[EXERCISE DIRECTIONS] Pictures aside, return every line below exactly as written.

[PROVIDED MATERIAL]
= = = =

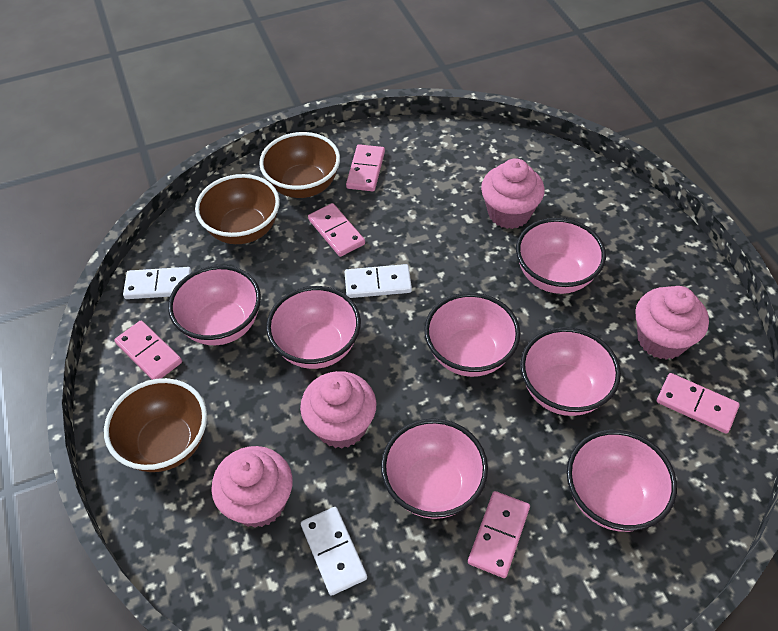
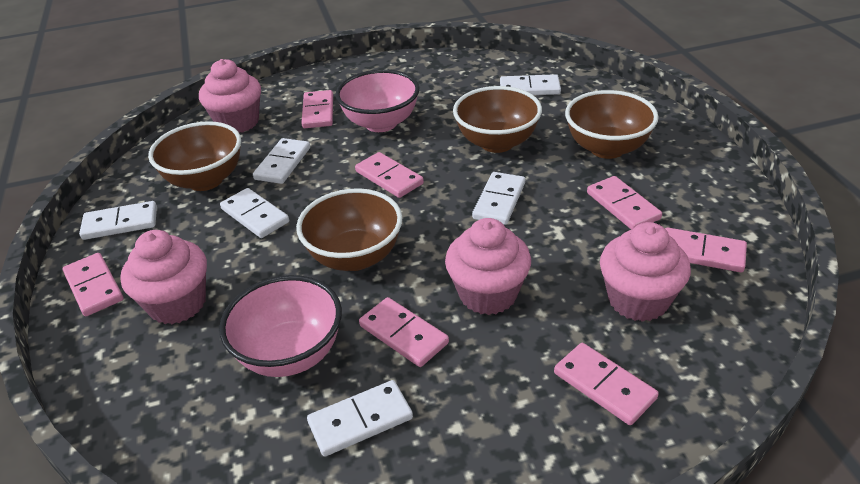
brown bowl: 3 -> 4
pink bowl: 7 -> 2
pink domino: 5 -> 7
white domino: 3 -> 6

= = = =

[TASK SOLUTION]
brown bowl: 3 -> 4
pink bowl: 7 -> 2
pink domino: 5 -> 7
white domino: 3 -> 6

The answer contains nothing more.